DIRECTIONS: When you reach the line with "SERVO pin GND: GND -> VIN" in the data below, begin printing lines exactly, and stop once the line with "GAS2 pin DO: D12 -> D9" has been printed.

*** Opening DATA ***

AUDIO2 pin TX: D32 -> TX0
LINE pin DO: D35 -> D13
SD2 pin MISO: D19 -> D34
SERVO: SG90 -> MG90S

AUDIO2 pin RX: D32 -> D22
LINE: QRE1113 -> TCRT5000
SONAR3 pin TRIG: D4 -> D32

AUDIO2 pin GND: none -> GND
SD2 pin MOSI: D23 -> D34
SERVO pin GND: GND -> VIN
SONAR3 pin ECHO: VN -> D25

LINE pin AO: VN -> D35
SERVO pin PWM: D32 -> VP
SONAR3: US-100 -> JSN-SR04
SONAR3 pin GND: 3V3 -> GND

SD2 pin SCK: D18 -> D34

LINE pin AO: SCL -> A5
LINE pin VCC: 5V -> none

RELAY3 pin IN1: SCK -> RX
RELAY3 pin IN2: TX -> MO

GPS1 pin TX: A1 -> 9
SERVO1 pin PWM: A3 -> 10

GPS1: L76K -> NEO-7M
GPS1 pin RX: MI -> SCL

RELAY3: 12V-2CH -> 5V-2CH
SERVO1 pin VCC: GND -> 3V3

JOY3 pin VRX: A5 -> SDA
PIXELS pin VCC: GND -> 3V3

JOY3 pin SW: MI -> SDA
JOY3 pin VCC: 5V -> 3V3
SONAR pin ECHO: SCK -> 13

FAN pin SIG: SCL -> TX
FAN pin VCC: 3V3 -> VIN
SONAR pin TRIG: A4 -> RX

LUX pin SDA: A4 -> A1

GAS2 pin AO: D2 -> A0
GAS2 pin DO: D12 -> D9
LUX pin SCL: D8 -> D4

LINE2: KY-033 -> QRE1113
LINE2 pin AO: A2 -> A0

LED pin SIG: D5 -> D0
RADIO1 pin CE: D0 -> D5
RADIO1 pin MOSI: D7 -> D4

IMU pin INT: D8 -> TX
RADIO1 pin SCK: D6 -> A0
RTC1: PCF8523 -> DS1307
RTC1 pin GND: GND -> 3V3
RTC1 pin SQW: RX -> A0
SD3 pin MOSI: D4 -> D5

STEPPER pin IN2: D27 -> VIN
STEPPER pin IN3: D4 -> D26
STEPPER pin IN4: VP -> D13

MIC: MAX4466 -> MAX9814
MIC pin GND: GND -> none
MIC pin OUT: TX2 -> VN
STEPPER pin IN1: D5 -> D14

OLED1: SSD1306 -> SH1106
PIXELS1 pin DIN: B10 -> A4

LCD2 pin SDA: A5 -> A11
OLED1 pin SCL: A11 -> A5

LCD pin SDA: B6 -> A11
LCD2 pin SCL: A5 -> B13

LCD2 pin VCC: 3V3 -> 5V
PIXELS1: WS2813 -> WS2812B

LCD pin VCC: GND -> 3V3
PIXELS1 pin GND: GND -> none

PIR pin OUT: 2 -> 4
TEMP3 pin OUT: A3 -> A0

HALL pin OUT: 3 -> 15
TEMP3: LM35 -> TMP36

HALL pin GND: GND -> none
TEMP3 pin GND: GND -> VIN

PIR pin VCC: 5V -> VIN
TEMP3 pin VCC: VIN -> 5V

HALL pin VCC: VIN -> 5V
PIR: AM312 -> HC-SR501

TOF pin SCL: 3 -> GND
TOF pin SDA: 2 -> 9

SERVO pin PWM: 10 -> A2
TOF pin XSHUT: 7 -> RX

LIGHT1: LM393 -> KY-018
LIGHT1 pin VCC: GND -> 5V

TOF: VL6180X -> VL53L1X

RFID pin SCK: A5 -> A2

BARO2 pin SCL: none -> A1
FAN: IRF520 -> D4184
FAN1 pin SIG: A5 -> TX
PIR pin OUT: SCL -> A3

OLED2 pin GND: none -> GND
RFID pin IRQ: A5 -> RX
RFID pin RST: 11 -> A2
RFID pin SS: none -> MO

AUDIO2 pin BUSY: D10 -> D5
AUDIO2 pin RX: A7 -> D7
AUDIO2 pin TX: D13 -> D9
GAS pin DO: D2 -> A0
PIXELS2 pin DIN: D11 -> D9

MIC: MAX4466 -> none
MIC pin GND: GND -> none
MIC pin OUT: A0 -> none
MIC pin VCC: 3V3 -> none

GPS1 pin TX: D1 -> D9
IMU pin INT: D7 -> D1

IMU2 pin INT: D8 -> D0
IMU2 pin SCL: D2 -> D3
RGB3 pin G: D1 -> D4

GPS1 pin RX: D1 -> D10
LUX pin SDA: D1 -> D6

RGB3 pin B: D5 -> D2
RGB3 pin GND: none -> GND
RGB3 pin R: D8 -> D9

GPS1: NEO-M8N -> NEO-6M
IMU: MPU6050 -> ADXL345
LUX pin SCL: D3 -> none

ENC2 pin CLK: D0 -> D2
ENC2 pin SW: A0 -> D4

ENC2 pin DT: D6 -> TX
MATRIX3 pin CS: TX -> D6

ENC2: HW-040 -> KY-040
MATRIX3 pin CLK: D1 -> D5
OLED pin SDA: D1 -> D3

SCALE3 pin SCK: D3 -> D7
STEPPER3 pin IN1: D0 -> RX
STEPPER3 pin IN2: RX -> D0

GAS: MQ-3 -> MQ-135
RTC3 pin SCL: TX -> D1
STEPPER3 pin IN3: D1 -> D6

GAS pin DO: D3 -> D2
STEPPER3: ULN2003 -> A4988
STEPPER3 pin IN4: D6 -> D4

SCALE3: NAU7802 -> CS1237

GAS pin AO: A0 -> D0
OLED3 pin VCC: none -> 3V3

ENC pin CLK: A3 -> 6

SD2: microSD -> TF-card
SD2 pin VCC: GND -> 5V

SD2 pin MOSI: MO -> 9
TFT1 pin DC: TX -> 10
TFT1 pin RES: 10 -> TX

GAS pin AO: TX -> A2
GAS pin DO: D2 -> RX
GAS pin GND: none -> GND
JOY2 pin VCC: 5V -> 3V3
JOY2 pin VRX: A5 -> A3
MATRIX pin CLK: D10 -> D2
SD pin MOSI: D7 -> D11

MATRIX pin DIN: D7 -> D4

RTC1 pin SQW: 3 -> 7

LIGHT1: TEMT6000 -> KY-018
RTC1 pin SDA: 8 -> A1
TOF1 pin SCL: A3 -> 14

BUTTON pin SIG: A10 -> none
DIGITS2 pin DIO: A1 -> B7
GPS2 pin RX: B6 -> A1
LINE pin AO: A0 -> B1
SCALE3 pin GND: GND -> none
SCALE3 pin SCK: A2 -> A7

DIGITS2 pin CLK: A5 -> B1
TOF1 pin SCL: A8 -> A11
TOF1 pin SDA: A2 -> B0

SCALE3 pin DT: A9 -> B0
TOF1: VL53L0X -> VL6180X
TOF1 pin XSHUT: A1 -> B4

*** Closing DATA ***

RESPONSE TO THE EXERCISE:
SERVO pin GND: GND -> VIN
SONAR3 pin ECHO: VN -> D25

LINE pin AO: VN -> D35
SERVO pin PWM: D32 -> VP
SONAR3: US-100 -> JSN-SR04
SONAR3 pin GND: 3V3 -> GND

SD2 pin SCK: D18 -> D34

LINE pin AO: SCL -> A5
LINE pin VCC: 5V -> none

RELAY3 pin IN1: SCK -> RX
RELAY3 pin IN2: TX -> MO

GPS1 pin TX: A1 -> 9
SERVO1 pin PWM: A3 -> 10

GPS1: L76K -> NEO-7M
GPS1 pin RX: MI -> SCL

RELAY3: 12V-2CH -> 5V-2CH
SERVO1 pin VCC: GND -> 3V3

JOY3 pin VRX: A5 -> SDA
PIXELS pin VCC: GND -> 3V3

JOY3 pin SW: MI -> SDA
JOY3 pin VCC: 5V -> 3V3
SONAR pin ECHO: SCK -> 13

FAN pin SIG: SCL -> TX
FAN pin VCC: 3V3 -> VIN
SONAR pin TRIG: A4 -> RX

LUX pin SDA: A4 -> A1

GAS2 pin AO: D2 -> A0
GAS2 pin DO: D12 -> D9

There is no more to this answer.